## TASK INSTRUCTIONS
Here is a listing. Set it down again exactly.

## EXTRACTED INFORMATION
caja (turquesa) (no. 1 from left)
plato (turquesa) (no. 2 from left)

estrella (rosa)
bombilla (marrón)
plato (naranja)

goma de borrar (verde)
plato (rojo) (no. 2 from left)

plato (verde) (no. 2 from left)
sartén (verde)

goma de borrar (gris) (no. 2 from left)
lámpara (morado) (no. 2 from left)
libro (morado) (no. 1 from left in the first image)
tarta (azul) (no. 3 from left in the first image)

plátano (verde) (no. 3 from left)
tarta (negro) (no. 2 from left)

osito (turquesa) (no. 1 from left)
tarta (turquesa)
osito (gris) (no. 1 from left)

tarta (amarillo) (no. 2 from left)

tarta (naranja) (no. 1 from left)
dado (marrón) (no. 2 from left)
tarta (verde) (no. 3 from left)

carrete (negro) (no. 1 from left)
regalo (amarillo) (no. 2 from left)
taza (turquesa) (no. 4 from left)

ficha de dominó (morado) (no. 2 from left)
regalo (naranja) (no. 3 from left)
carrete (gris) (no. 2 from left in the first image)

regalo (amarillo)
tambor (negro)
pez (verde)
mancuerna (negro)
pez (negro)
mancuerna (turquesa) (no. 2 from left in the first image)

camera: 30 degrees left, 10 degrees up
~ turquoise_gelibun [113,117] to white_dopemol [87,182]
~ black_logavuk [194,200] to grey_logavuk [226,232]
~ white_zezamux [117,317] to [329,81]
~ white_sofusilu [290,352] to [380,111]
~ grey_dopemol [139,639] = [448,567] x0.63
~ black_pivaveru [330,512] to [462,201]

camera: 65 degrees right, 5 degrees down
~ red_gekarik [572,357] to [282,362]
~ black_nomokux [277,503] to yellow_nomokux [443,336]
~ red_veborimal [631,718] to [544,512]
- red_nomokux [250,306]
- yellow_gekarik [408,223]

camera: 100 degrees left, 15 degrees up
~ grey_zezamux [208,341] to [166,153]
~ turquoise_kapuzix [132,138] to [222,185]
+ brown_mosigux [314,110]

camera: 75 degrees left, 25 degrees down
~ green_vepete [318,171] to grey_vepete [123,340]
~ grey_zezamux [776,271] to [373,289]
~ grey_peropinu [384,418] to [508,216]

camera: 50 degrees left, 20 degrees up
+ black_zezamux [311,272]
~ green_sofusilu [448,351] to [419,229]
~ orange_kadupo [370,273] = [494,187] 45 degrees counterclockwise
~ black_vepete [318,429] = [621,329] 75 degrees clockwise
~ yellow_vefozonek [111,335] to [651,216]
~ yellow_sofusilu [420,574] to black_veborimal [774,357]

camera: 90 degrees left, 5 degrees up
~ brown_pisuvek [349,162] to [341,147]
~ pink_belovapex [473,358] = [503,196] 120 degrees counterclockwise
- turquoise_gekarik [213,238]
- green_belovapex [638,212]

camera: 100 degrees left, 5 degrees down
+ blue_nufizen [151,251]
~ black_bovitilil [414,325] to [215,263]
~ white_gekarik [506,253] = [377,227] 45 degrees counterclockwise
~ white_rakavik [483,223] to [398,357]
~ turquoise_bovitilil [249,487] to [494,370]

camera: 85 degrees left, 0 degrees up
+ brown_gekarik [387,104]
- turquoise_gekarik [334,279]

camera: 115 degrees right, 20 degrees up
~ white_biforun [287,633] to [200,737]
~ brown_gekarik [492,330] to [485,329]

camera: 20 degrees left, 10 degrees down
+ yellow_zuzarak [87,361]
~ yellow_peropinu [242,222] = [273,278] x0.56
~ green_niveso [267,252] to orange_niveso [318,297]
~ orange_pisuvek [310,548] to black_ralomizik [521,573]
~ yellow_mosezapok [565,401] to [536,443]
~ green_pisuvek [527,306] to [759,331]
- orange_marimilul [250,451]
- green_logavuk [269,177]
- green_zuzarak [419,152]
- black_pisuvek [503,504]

## RESPONSE TO THIS TASK
caja (turquesa) (no. 1 from left)
plato (turquesa) (no. 2 from left)

estrella (rosa)
bombilla (marrón)
plato (naranja)

goma de borrar (verde)
plato (rojo) (no. 2 from left)

plato (verde) (no. 2 from left)
sartén (verde)

goma de borrar (gris) (no. 2 from left)
lámpara (morado) (no. 2 from left)
libro (morado) (no. 1 from left in the first image)
tarta (azul) (no. 3 from left in the first image)

plátano (verde) (no. 3 from left)
tarta (negro) (no. 2 from left)

osito (turquesa) (no. 1 from left)
tarta (turquesa)
osito (gris) (no. 1 from left)

tarta (amarillo) (no. 2 from left)

tarta (naranja) (no. 1 from left)
dado (marrón) (no. 2 from left)
tarta (verde) (no. 3 from left)

carrete (negro) (no. 1 from left)
regalo (amarillo) (no. 2 from left)
taza (turquesa) (no. 4 from left)

ficha de dominó (morado) (no. 2 from left)
regalo (naranja) (no. 3 from left)
carrete (gris) (no. 2 from left in the first image)

regalo (amarillo)
tambor (negro)
pez (verde)
mancuerna (negro)
pez (negro)
mancuerna (turquesa) (no. 2 from left in the first image)

camera: 30 degrees left, 10 degrees up
~ turquoise_gelibun [113,117] to white_dopemol [87,182]
~ black_logavuk [194,200] to grey_logavuk [226,232]
~ white_zezamux [117,317] to [329,81]
~ white_sofusilu [290,352] to [380,111]
~ grey_dopemol [139,639] = [448,567] x0.63
~ black_pivaveru [330,512] to [462,201]

camera: 65 degrees right, 5 degrees down
~ red_gekarik [572,357] to [282,362]
~ black_nomokux [277,503] to yellow_nomokux [443,336]
~ red_veborimal [631,718] to [544,512]
- red_nomokux [250,306]
- yellow_gekarik [408,223]

camera: 100 degrees left, 15 degrees up
~ grey_zezamux [208,341] to [166,153]
~ turquoise_kapuzix [132,138] to [222,185]
+ brown_mosigux [314,110]

camera: 75 degrees left, 25 degrees down
~ green_vepete [318,171] to grey_vepete [123,340]
~ grey_zezamux [776,271] to [373,289]
~ grey_peropinu [384,418] to [508,216]

camera: 50 degrees left, 20 degrees up
+ black_zezamux [311,272]
~ green_sofusilu [448,351] to [419,229]
~ orange_kadupo [370,273] = [494,187] 45 degrees counterclockwise
~ black_vepete [318,429] = [621,329] 75 degrees clockwise
~ yellow_vefozonek [111,335] to [651,216]
~ yellow_sofusilu [420,574] to black_veborimal [774,357]

camera: 90 degrees left, 5 degrees up
~ brown_pisuvek [349,162] to [341,147]
~ pink_belovapex [473,358] = [503,196] 120 degrees counterclockwise
- turquoise_gekarik [213,238]
- green_belovapex [638,212]

camera: 100 degrees left, 5 degrees down
+ blue_nufizen [151,251]
~ black_bovitilil [414,325] to [215,263]
~ white_gekarik [506,253] = [377,227] 45 degrees counterclockwise
~ white_rakavik [483,223] to [398,357]
~ turquoise_bovitilil [249,487] to [494,370]

camera: 85 degrees left, 0 degrees up
+ brown_gekarik [387,104]
- turquoise_gekarik [334,279]

camera: 115 degrees right, 20 degrees up
~ white_biforun [287,633] to [200,737]
~ brown_gekarik [492,330] to [485,329]

camera: 20 degrees left, 10 degrees down
+ yellow_zuzarak [87,361]
~ yellow_peropinu [242,222] = [273,278] x0.56
~ green_niveso [267,252] to orange_niveso [318,297]
~ orange_pisuvek [310,548] to black_ralomizik [521,573]
~ yellow_mosezapok [565,401] to [536,443]
~ green_pisuvek [527,306] to [759,331]
- orange_marimilul [250,451]
- green_logavuk [269,177]
- green_zuzarak [419,152]
- black_pisuvek [503,504]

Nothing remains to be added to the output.